== RAW DATA ==

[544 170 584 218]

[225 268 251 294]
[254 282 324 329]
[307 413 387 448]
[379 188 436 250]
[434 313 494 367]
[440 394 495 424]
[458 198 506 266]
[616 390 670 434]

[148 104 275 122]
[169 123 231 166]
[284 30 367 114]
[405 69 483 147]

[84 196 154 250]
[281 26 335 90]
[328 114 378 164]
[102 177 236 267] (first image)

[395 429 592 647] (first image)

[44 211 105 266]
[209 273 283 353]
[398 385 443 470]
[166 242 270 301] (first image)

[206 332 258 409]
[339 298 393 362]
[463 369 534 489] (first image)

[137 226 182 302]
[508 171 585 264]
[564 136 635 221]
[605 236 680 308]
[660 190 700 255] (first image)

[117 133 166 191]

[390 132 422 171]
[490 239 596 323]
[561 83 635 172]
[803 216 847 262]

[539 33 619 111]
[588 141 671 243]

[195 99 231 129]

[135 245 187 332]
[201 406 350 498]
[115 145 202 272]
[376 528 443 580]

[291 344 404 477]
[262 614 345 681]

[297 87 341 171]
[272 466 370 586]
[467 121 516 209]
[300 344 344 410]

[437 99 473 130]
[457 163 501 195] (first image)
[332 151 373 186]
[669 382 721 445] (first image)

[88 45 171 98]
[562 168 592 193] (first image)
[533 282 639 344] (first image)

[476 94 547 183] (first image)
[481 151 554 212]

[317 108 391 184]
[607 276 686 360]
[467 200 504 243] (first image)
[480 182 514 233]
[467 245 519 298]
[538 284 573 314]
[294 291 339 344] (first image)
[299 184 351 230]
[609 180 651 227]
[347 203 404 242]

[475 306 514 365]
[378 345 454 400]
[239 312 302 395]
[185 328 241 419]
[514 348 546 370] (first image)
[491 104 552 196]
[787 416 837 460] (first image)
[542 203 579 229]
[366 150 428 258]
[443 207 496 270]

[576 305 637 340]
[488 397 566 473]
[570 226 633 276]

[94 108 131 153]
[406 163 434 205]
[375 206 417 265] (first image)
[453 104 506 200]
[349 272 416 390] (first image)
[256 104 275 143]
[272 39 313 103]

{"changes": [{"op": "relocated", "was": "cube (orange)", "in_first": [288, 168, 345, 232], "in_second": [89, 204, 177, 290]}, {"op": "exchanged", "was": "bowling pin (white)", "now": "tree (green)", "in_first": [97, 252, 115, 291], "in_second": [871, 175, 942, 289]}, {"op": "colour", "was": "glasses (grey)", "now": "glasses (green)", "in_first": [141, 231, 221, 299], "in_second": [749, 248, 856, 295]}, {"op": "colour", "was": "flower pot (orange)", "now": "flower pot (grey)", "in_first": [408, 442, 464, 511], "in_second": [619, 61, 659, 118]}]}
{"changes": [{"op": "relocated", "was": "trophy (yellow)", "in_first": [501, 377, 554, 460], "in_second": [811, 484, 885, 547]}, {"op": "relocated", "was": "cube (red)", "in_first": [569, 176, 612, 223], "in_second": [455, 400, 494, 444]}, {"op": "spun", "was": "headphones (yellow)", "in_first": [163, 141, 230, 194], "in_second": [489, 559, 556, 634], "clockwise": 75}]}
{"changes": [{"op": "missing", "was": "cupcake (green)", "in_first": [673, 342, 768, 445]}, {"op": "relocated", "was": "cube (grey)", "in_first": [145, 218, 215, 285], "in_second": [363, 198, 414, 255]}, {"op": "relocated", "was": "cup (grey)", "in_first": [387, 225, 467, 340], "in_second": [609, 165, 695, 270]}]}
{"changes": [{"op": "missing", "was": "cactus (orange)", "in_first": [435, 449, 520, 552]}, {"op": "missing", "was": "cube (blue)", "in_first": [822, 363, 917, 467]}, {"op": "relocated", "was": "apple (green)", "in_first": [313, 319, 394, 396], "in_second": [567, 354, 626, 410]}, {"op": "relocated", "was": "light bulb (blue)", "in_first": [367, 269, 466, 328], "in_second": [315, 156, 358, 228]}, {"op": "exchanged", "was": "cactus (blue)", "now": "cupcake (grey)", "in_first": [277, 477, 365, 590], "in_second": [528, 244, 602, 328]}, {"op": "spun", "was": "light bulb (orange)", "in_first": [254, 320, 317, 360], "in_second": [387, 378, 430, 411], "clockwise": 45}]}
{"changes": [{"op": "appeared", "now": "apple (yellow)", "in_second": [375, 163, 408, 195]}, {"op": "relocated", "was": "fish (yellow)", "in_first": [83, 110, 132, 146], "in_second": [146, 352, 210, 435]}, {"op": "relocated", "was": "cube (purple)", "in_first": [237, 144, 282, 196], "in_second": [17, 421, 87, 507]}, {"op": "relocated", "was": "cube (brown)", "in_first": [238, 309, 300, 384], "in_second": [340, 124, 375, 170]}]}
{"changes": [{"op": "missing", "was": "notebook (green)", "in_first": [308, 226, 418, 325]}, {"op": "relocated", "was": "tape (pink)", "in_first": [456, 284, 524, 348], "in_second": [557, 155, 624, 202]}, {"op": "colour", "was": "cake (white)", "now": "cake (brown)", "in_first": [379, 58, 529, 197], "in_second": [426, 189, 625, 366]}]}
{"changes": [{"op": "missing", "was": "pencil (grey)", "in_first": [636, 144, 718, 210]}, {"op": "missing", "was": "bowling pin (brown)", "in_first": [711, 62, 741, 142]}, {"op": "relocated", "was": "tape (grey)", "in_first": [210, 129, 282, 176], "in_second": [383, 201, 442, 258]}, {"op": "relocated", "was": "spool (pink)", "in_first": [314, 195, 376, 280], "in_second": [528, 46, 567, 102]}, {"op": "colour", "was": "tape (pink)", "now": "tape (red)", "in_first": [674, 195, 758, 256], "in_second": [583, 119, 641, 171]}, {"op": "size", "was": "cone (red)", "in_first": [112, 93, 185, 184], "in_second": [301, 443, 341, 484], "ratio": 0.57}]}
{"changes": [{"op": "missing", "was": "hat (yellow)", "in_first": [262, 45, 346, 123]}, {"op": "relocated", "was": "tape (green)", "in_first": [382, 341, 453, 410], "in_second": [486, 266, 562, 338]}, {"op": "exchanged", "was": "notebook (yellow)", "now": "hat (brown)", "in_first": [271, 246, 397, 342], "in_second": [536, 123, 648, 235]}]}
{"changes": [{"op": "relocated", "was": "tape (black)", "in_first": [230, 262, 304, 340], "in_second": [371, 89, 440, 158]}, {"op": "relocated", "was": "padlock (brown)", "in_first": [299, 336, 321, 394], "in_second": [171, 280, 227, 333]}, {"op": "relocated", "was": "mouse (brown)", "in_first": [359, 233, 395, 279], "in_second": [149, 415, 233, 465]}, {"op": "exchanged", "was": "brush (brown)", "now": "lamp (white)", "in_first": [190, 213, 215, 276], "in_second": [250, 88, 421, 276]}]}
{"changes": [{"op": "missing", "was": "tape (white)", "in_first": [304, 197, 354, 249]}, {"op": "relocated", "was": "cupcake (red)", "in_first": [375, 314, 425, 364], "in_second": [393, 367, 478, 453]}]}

===

▸ **WHAT YOU SHOULD DO**
The data above should be copied out with complete accuracy.

▸ **SOLUTION TO THE PROBLEM**
[544 170 584 218]

[225 268 251 294]
[254 282 324 329]
[307 413 387 448]
[379 188 436 250]
[434 313 494 367]
[440 394 495 424]
[458 198 506 266]
[616 390 670 434]

[148 104 275 122]
[169 123 231 166]
[284 30 367 114]
[405 69 483 147]

[84 196 154 250]
[281 26 335 90]
[328 114 378 164]
[102 177 236 267] (first image)

[395 429 592 647] (first image)

[44 211 105 266]
[209 273 283 353]
[398 385 443 470]
[166 242 270 301] (first image)

[206 332 258 409]
[339 298 393 362]
[463 369 534 489] (first image)

[137 226 182 302]
[508 171 585 264]
[564 136 635 221]
[605 236 680 308]
[660 190 700 255] (first image)

[117 133 166 191]

[390 132 422 171]
[490 239 596 323]
[561 83 635 172]
[803 216 847 262]

[539 33 619 111]
[588 141 671 243]

[195 99 231 129]

[135 245 187 332]
[201 406 350 498]
[115 145 202 272]
[376 528 443 580]

[291 344 404 477]
[262 614 345 681]

[297 87 341 171]
[272 466 370 586]
[467 121 516 209]
[300 344 344 410]

[437 99 473 130]
[457 163 501 195] (first image)
[332 151 373 186]
[669 382 721 445] (first image)

[88 45 171 98]
[562 168 592 193] (first image)
[533 282 639 344] (first image)

[476 94 547 183] (first image)
[481 151 554 212]

[317 108 391 184]
[607 276 686 360]
[467 200 504 243] (first image)
[480 182 514 233]
[467 245 519 298]
[538 284 573 314]
[294 291 339 344] (first image)
[299 184 351 230]
[609 180 651 227]
[347 203 404 242]

[475 306 514 365]
[378 345 454 400]
[239 312 302 395]
[185 328 241 419]
[514 348 546 370] (first image)
[491 104 552 196]
[787 416 837 460] (first image)
[542 203 579 229]
[366 150 428 258]
[443 207 496 270]

[576 305 637 340]
[488 397 566 473]
[570 226 633 276]

[94 108 131 153]
[406 163 434 205]
[375 206 417 265] (first image)
[453 104 506 200]
[349 272 416 390] (first image)
[256 104 275 143]
[272 39 313 103]

{"changes": [{"op": "relocated", "was": "cube (orange)", "in_first": [288, 168, 345, 232], "in_second": [89, 204, 177, 290]}, {"op": "exchanged", "was": "bowling pin (white)", "now": "tree (green)", "in_first": [97, 252, 115, 291], "in_second": [871, 175, 942, 289]}, {"op": "colour", "was": "glasses (grey)", "now": "glasses (green)", "in_first": [141, 231, 221, 299], "in_second": [749, 248, 856, 295]}, {"op": "colour", "was": "flower pot (orange)", "now": "flower pot (grey)", "in_first": [408, 442, 464, 511], "in_second": [619, 61, 659, 118]}]}
{"changes": [{"op": "relocated", "was": "trophy (yellow)", "in_first": [501, 377, 554, 460], "in_second": [811, 484, 885, 547]}, {"op": "relocated", "was": "cube (red)", "in_first": [569, 176, 612, 223], "in_second": [455, 400, 494, 444]}, {"op": "spun", "was": "headphones (yellow)", "in_first": [163, 141, 230, 194], "in_second": [489, 559, 556, 634], "clockwise": 75}]}
{"changes": [{"op": "missing", "was": "cupcake (green)", "in_first": [673, 342, 768, 445]}, {"op": "relocated", "was": "cube (grey)", "in_first": [145, 218, 215, 285], "in_second": [363, 198, 414, 255]}, {"op": "relocated", "was": "cup (grey)", "in_first": [387, 225, 467, 340], "in_second": [609, 165, 695, 270]}]}
{"changes": [{"op": "missing", "was": "cactus (orange)", "in_first": [435, 449, 520, 552]}, {"op": "missing", "was": "cube (blue)", "in_first": [822, 363, 917, 467]}, {"op": "relocated", "was": "apple (green)", "in_first": [313, 319, 394, 396], "in_second": [567, 354, 626, 410]}, {"op": "relocated", "was": "light bulb (blue)", "in_first": [367, 269, 466, 328], "in_second": [315, 156, 358, 228]}, {"op": "exchanged", "was": "cactus (blue)", "now": "cupcake (grey)", "in_first": [277, 477, 365, 590], "in_second": [528, 244, 602, 328]}, {"op": "spun", "was": "light bulb (orange)", "in_first": [254, 320, 317, 360], "in_second": [387, 378, 430, 411], "clockwise": 45}]}
{"changes": [{"op": "appeared", "now": "apple (yellow)", "in_second": [375, 163, 408, 195]}, {"op": "relocated", "was": "fish (yellow)", "in_first": [83, 110, 132, 146], "in_second": [146, 352, 210, 435]}, {"op": "relocated", "was": "cube (purple)", "in_first": [237, 144, 282, 196], "in_second": [17, 421, 87, 507]}, {"op": "relocated", "was": "cube (brown)", "in_first": [238, 309, 300, 384], "in_second": [340, 124, 375, 170]}]}
{"changes": [{"op": "missing", "was": "notebook (green)", "in_first": [308, 226, 418, 325]}, {"op": "relocated", "was": "tape (pink)", "in_first": [456, 284, 524, 348], "in_second": [557, 155, 624, 202]}, {"op": "colour", "was": "cake (white)", "now": "cake (brown)", "in_first": [379, 58, 529, 197], "in_second": [426, 189, 625, 366]}]}
{"changes": [{"op": "missing", "was": "pencil (grey)", "in_first": [636, 144, 718, 210]}, {"op": "missing", "was": "bowling pin (brown)", "in_first": [711, 62, 741, 142]}, {"op": "relocated", "was": "tape (grey)", "in_first": [210, 129, 282, 176], "in_second": [383, 201, 442, 258]}, {"op": "relocated", "was": "spool (pink)", "in_first": [314, 195, 376, 280], "in_second": [528, 46, 567, 102]}, {"op": "colour", "was": "tape (pink)", "now": "tape (red)", "in_first": [674, 195, 758, 256], "in_second": [583, 119, 641, 171]}, {"op": "size", "was": "cone (red)", "in_first": [112, 93, 185, 184], "in_second": [301, 443, 341, 484], "ratio": 0.57}]}
{"changes": [{"op": "missing", "was": "hat (yellow)", "in_first": [262, 45, 346, 123]}, {"op": "relocated", "was": "tape (green)", "in_first": [382, 341, 453, 410], "in_second": [486, 266, 562, 338]}, {"op": "exchanged", "was": "notebook (yellow)", "now": "hat (brown)", "in_first": [271, 246, 397, 342], "in_second": [536, 123, 648, 235]}]}
{"changes": [{"op": "relocated", "was": "tape (black)", "in_first": [230, 262, 304, 340], "in_second": [371, 89, 440, 158]}, {"op": "relocated", "was": "padlock (brown)", "in_first": [299, 336, 321, 394], "in_second": [171, 280, 227, 333]}, {"op": "relocated", "was": "mouse (brown)", "in_first": [359, 233, 395, 279], "in_second": [149, 415, 233, 465]}, {"op": "exchanged", "was": "brush (brown)", "now": "lamp (white)", "in_first": [190, 213, 215, 276], "in_second": [250, 88, 421, 276]}]}
{"changes": [{"op": "missing", "was": "tape (white)", "in_first": [304, 197, 354, 249]}, {"op": "relocated", "was": "cupcake (red)", "in_first": [375, 314, 425, 364], "in_second": [393, 367, 478, 453]}]}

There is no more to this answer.